- _What the task requires_
Scan the entries below. Return every line that includes "brown".

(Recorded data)
· · · ·
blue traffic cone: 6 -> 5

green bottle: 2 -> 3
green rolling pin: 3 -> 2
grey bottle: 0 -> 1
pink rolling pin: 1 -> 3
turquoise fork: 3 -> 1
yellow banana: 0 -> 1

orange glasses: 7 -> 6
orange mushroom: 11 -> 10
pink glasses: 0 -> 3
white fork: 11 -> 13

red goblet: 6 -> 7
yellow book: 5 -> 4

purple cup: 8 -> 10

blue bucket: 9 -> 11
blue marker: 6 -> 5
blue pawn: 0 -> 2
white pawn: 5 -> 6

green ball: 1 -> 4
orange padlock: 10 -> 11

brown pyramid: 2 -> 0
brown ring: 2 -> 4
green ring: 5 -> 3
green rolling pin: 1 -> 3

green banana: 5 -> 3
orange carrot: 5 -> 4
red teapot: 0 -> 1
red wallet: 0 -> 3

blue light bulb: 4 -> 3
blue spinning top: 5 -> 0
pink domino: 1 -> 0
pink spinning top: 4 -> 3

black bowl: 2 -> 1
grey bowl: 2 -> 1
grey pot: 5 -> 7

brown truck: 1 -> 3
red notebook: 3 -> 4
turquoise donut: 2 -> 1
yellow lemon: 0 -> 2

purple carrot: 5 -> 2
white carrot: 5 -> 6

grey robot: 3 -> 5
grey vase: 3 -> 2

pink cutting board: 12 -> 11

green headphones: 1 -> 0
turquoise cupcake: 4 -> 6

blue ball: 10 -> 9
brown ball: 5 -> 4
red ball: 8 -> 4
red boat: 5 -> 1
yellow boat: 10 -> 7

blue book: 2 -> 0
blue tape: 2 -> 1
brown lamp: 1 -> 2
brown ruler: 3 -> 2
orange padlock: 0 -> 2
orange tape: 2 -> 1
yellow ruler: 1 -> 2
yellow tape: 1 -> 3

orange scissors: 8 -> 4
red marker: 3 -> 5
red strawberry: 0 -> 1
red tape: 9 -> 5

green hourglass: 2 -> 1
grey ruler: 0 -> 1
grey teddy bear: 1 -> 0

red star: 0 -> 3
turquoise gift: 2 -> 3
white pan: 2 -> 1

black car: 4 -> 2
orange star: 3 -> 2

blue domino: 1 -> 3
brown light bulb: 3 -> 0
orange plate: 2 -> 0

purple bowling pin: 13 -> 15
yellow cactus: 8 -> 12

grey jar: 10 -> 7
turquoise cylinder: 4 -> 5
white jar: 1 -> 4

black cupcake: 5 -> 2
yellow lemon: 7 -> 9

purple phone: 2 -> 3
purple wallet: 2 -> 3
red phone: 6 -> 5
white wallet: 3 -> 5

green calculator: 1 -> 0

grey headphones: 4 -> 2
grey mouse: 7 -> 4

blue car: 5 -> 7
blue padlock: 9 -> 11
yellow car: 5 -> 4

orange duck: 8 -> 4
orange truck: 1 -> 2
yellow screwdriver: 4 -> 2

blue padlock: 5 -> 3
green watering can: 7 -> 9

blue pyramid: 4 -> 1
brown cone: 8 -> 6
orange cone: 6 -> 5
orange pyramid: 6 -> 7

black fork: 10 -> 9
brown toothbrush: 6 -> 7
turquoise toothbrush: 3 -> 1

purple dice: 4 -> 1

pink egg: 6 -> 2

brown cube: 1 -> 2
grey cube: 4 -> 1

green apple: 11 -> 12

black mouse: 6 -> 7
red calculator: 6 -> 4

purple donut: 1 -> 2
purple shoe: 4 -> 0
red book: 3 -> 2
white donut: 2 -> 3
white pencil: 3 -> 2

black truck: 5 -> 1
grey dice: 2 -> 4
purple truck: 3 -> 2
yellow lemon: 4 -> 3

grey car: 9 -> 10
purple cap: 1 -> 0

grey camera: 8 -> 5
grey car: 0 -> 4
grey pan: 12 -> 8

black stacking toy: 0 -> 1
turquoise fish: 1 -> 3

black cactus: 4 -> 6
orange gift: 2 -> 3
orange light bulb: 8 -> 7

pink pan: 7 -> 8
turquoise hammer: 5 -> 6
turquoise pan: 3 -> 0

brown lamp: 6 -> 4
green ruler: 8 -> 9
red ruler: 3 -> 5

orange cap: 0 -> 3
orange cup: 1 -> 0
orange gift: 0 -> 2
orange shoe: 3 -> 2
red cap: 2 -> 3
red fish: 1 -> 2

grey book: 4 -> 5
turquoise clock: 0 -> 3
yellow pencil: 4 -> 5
· · · ·
- _Written solution_
brown pyramid: 2 -> 0
brown ring: 2 -> 4
brown truck: 1 -> 3
brown ball: 5 -> 4
brown lamp: 1 -> 2
brown ruler: 3 -> 2
brown light bulb: 3 -> 0
brown cone: 8 -> 6
brown toothbrush: 6 -> 7
brown cube: 1 -> 2
brown lamp: 6 -> 4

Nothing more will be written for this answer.